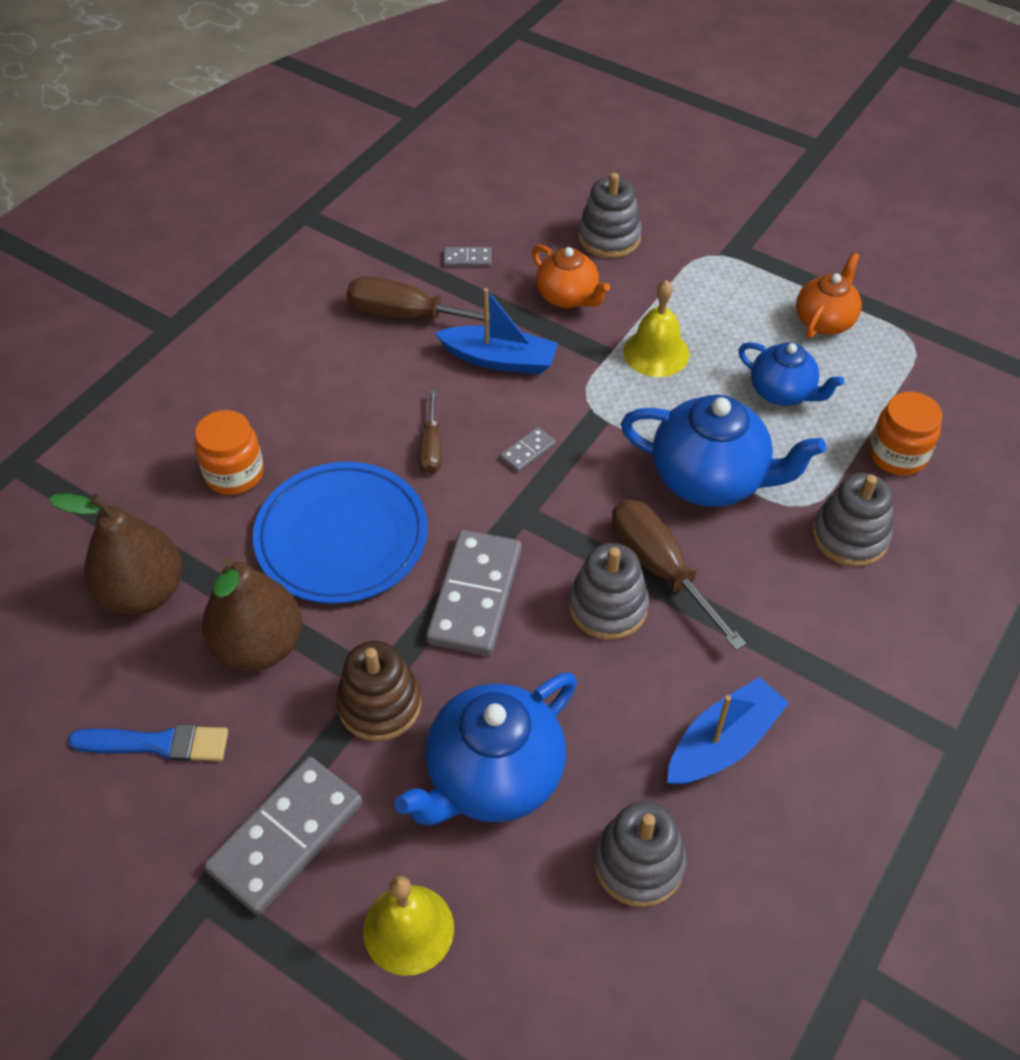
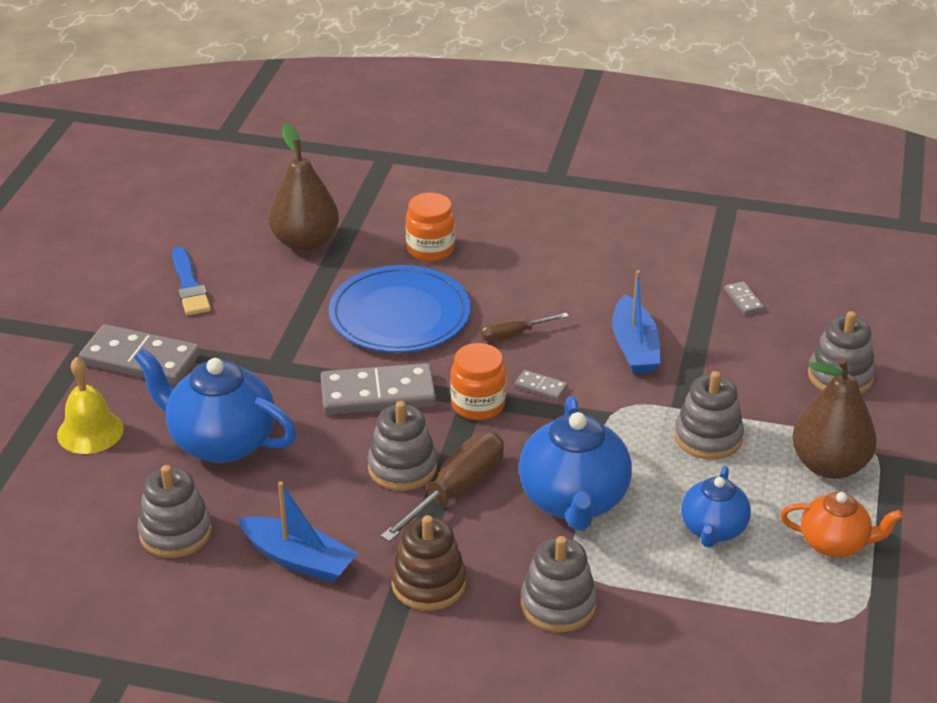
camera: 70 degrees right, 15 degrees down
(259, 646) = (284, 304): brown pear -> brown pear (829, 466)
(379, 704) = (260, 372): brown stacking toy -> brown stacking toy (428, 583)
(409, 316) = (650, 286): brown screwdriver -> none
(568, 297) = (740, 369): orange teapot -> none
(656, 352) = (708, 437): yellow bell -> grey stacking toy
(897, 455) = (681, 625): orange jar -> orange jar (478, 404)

# # # # # # #

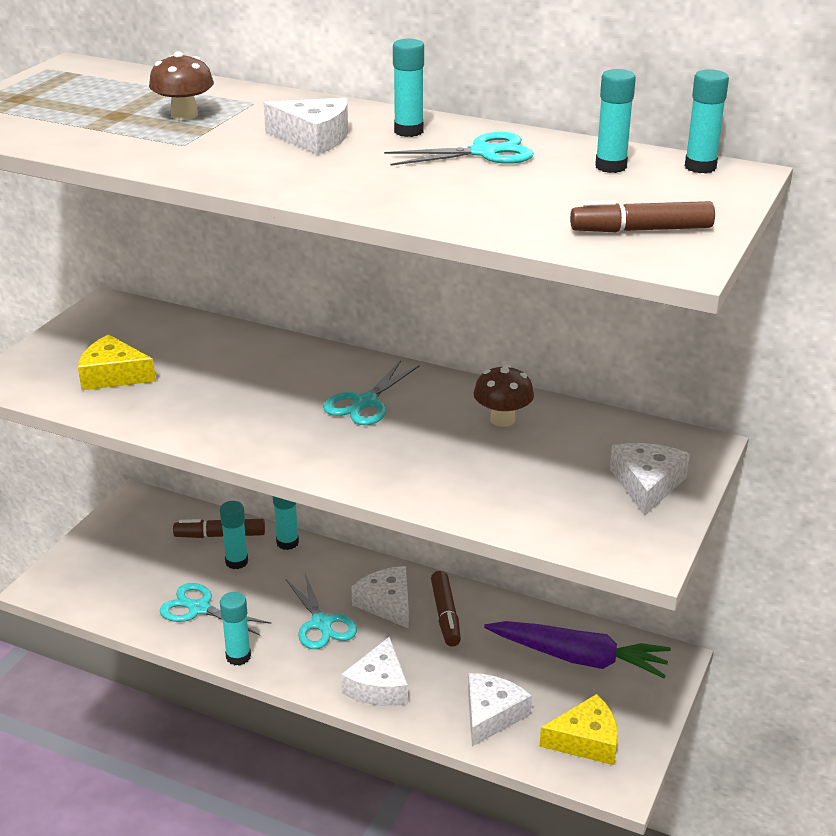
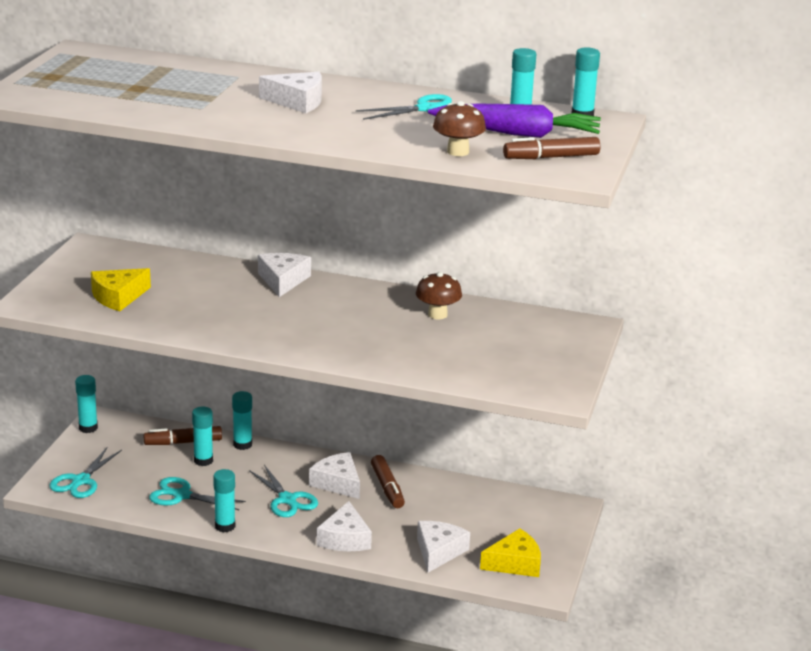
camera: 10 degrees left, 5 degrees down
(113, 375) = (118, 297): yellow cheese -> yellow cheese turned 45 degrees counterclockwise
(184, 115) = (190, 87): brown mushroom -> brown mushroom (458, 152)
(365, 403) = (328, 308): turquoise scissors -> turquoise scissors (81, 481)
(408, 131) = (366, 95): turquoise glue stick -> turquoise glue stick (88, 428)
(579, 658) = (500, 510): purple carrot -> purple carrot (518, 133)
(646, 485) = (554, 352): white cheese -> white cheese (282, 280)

# # # # # # #

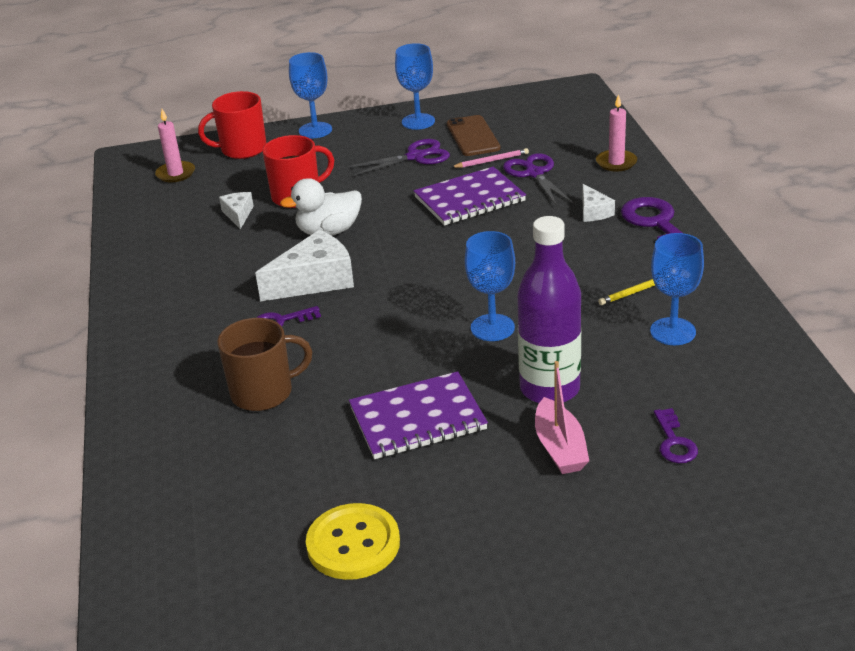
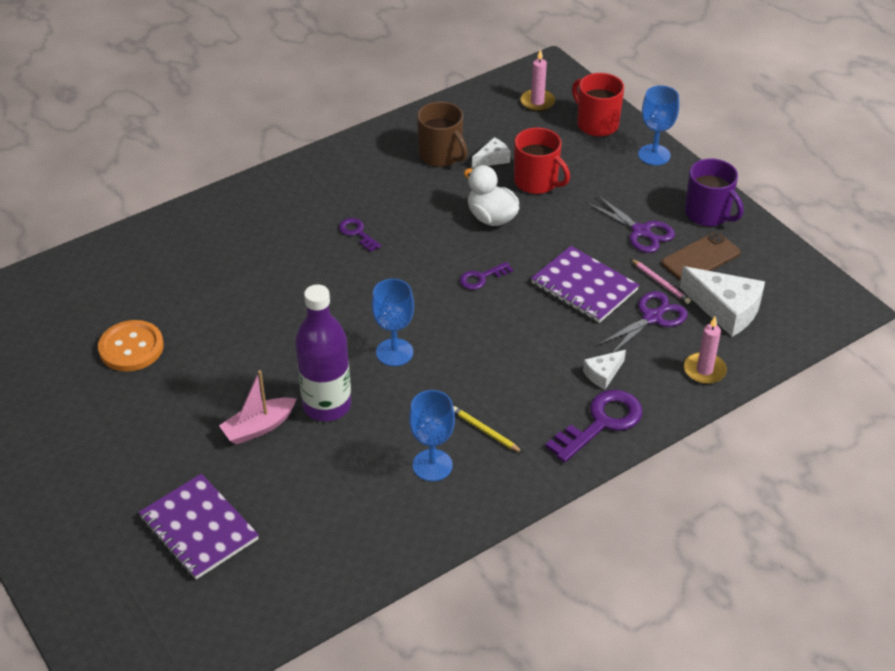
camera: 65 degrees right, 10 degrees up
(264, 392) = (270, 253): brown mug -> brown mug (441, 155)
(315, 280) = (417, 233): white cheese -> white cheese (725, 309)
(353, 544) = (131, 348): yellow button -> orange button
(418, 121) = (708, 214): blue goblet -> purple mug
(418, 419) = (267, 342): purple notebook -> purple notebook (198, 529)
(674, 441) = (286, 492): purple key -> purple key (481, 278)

# # # # # # #

# HOW TO COMPLETE THIS TASK
Beginning at the line with "(656, 352) = (708, 437): yellow" and ending at the line with "(897, 455) = (681, 625): orange", reproduce each line of the data above exactly, and add no other lines.

# SOLUTION
(656, 352) = (708, 437): yellow bell -> grey stacking toy
(897, 455) = (681, 625): orange jar -> orange jar (478, 404)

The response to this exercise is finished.